--- START ---

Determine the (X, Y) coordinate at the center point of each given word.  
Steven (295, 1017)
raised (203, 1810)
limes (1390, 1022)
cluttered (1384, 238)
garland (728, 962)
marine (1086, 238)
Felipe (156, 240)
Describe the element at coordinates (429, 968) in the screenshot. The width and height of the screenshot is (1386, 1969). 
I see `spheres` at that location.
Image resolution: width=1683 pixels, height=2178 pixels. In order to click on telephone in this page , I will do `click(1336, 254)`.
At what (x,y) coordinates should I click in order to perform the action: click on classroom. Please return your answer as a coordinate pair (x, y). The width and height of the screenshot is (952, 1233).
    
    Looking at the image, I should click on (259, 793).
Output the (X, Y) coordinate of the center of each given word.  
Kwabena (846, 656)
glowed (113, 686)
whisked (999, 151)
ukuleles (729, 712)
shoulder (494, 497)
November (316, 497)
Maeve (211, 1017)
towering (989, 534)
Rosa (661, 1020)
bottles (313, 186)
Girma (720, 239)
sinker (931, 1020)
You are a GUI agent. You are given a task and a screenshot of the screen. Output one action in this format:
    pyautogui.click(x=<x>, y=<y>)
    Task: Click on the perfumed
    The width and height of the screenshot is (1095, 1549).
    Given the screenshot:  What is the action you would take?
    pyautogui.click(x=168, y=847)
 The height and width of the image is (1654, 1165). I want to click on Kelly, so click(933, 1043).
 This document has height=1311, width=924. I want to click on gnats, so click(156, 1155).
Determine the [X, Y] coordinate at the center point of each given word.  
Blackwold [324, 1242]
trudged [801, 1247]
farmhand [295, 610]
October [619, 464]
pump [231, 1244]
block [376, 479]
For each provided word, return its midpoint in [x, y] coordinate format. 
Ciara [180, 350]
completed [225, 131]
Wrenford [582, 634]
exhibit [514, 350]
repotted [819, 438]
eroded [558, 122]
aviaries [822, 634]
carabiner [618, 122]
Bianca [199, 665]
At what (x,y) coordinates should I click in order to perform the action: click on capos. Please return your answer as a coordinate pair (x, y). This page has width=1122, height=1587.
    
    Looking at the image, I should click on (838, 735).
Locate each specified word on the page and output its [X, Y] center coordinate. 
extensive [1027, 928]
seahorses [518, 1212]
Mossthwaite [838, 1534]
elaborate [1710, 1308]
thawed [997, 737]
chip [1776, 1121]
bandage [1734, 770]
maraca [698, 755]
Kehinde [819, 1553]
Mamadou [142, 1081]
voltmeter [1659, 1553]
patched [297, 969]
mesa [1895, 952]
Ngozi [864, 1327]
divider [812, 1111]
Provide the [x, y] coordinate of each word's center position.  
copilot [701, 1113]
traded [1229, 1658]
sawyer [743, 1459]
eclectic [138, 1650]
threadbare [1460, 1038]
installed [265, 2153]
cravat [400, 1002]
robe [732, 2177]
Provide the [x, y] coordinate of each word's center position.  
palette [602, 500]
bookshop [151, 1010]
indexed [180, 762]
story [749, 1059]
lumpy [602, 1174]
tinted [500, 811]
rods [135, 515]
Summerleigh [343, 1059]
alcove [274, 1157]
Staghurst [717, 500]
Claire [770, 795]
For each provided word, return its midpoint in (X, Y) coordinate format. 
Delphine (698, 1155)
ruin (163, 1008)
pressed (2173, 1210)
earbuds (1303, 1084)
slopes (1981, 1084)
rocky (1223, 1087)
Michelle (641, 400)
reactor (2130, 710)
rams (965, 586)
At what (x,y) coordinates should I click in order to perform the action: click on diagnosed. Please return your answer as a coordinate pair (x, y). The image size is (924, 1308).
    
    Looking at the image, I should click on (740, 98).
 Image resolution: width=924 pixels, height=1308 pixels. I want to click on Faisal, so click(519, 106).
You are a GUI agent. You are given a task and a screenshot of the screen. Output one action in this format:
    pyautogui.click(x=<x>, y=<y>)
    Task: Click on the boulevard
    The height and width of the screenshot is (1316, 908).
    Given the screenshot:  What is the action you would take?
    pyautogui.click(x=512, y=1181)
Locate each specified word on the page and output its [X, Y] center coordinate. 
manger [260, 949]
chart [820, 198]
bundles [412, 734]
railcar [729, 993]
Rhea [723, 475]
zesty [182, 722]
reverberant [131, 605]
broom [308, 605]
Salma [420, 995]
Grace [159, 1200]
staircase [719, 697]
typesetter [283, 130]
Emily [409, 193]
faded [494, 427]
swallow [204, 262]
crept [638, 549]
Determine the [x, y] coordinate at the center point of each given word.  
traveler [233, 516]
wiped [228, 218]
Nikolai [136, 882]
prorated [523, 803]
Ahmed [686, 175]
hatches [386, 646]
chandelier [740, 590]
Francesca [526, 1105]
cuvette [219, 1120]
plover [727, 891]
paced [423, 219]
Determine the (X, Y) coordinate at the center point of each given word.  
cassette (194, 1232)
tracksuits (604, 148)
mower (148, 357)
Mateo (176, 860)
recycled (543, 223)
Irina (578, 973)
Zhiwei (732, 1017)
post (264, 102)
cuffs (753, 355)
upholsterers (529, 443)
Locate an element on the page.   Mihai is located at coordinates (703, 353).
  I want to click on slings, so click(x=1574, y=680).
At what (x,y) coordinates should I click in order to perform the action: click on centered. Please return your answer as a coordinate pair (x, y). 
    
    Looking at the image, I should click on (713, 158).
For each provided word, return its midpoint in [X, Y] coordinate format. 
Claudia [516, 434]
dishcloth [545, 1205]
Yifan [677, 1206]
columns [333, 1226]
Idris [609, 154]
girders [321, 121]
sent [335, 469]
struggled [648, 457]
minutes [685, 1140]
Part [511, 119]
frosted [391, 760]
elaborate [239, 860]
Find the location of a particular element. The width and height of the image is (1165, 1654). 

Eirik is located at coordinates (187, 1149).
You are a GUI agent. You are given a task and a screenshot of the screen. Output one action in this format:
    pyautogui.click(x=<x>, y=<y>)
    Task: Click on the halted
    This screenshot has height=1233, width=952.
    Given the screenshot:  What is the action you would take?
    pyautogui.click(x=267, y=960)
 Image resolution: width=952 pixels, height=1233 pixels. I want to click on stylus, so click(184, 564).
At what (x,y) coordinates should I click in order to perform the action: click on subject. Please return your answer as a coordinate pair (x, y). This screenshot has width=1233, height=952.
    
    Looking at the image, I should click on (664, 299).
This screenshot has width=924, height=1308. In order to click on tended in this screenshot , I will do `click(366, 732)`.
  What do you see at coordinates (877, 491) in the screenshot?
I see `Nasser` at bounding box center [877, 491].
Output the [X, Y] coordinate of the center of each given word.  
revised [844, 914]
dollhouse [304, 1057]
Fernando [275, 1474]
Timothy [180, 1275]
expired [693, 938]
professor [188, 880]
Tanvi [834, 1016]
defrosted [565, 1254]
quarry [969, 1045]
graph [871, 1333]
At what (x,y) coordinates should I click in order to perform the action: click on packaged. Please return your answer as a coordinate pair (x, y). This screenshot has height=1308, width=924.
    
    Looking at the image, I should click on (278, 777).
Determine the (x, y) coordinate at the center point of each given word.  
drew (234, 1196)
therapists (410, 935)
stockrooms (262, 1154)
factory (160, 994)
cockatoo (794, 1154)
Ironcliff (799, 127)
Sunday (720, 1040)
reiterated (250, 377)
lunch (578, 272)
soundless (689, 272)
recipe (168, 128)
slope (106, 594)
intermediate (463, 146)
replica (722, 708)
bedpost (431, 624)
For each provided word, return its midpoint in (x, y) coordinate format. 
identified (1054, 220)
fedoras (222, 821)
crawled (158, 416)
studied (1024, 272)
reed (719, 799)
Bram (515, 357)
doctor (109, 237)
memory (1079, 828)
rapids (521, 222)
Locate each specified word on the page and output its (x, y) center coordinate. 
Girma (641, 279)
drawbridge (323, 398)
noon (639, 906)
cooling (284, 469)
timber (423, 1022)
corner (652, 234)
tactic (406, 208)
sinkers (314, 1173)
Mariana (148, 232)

--- END ---

Copy out everything from the start of the records down through the line containing "whisked (999, 151)", both ends included.

Determine the (X, Y) coordinate at the center point of each given word.  
Steven (295, 1017)
raised (203, 1810)
limes (1390, 1022)
cluttered (1384, 238)
garland (728, 962)
marine (1086, 238)
Felipe (156, 240)
Describe the element at coordinates (429, 968) in the screenshot. The width and height of the screenshot is (1386, 1969). 
I see `spheres` at that location.
Image resolution: width=1683 pixels, height=2178 pixels. In order to click on telephone in this page , I will do `click(1336, 254)`.
At what (x,y) coordinates should I click in order to perform the action: click on classroom. Please return your answer as a coordinate pair (x, y). The width and height of the screenshot is (952, 1233).
    
    Looking at the image, I should click on (259, 793).
Output the (X, Y) coordinate of the center of each given word.  
Kwabena (846, 656)
glowed (113, 686)
whisked (999, 151)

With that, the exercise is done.